Work order -
What are the lines from the one containing "gray semicircle: (209, 107)" through the end of the listing below? Return them exactly, and only them.

Available data -
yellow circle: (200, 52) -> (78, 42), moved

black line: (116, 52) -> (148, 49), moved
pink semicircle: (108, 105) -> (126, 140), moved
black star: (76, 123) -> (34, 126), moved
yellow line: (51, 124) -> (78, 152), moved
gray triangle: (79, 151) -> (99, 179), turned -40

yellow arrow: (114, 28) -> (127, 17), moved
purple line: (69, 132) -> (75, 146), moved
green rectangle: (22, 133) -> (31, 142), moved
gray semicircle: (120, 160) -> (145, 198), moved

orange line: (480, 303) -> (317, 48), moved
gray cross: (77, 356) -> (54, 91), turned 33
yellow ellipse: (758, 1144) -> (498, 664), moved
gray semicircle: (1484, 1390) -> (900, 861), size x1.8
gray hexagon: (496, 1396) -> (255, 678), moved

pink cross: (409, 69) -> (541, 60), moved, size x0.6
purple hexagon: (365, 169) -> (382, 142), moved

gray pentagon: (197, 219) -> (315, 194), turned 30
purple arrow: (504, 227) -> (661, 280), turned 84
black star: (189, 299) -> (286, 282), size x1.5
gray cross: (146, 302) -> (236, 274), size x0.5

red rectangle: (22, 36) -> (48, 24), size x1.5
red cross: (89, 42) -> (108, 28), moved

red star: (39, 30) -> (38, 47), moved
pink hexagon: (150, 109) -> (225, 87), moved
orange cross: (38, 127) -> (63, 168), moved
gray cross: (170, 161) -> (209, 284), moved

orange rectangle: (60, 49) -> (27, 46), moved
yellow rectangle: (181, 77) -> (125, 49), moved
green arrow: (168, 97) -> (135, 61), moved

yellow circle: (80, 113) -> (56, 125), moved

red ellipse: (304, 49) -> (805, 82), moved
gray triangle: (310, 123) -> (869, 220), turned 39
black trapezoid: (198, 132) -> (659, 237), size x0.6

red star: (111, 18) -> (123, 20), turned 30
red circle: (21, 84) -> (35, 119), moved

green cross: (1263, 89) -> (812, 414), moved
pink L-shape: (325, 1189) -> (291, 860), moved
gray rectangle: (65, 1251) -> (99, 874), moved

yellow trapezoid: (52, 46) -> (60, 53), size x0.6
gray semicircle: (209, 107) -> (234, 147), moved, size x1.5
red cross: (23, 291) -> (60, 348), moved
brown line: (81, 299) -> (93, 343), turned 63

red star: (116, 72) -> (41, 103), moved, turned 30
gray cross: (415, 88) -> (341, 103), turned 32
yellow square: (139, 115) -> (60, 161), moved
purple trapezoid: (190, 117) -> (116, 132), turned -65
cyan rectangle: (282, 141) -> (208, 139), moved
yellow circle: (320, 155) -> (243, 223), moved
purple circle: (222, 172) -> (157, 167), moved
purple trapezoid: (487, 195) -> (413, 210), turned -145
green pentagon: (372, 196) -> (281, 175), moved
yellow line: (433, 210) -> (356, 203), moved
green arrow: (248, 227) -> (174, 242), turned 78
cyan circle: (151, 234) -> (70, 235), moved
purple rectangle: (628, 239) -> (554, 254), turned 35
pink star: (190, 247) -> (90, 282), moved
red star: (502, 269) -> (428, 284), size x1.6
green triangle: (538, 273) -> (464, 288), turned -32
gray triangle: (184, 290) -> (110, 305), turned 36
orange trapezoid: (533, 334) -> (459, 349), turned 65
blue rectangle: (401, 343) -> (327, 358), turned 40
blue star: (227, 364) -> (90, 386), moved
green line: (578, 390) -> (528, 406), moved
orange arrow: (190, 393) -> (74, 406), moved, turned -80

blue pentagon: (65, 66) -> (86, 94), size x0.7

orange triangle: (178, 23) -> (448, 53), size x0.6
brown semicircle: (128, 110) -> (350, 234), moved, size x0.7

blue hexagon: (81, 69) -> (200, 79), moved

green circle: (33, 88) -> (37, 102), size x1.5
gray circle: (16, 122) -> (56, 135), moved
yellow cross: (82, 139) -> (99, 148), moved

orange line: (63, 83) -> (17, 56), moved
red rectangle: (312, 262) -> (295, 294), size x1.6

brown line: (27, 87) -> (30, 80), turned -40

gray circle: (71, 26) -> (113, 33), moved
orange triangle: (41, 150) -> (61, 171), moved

Exercise output -
gray semicircle: (209, 107) -> (234, 147), moved, size x1.5
red cross: (23, 291) -> (60, 348), moved
brown line: (81, 299) -> (93, 343), turned 63

red star: (116, 72) -> (41, 103), moved, turned 30
gray cross: (415, 88) -> (341, 103), turned 32
yellow square: (139, 115) -> (60, 161), moved
purple trapezoid: (190, 117) -> (116, 132), turned -65
cyan rectangle: (282, 141) -> (208, 139), moved
yellow circle: (320, 155) -> (243, 223), moved
purple circle: (222, 172) -> (157, 167), moved
purple trapezoid: (487, 195) -> (413, 210), turned -145
green pentagon: (372, 196) -> (281, 175), moved
yellow line: (433, 210) -> (356, 203), moved
green arrow: (248, 227) -> (174, 242), turned 78
cyan circle: (151, 234) -> (70, 235), moved
purple rectangle: (628, 239) -> (554, 254), turned 35
pink star: (190, 247) -> (90, 282), moved
red star: (502, 269) -> (428, 284), size x1.6
green triangle: (538, 273) -> (464, 288), turned -32
gray triangle: (184, 290) -> (110, 305), turned 36
orange trapezoid: (533, 334) -> (459, 349), turned 65
blue rectangle: (401, 343) -> (327, 358), turned 40
blue star: (227, 364) -> (90, 386), moved
green line: (578, 390) -> (528, 406), moved
orange arrow: (190, 393) -> (74, 406), moved, turned -80

blue pentagon: (65, 66) -> (86, 94), size x0.7

orange triangle: (178, 23) -> (448, 53), size x0.6
brown semicircle: (128, 110) -> (350, 234), moved, size x0.7

blue hexagon: (81, 69) -> (200, 79), moved

green circle: (33, 88) -> (37, 102), size x1.5
gray circle: (16, 122) -> (56, 135), moved
yellow cross: (82, 139) -> (99, 148), moved

orange line: (63, 83) -> (17, 56), moved
red rectangle: (312, 262) -> (295, 294), size x1.6

brown line: (27, 87) -> (30, 80), turned -40

gray circle: (71, 26) -> (113, 33), moved
orange triangle: (41, 150) -> (61, 171), moved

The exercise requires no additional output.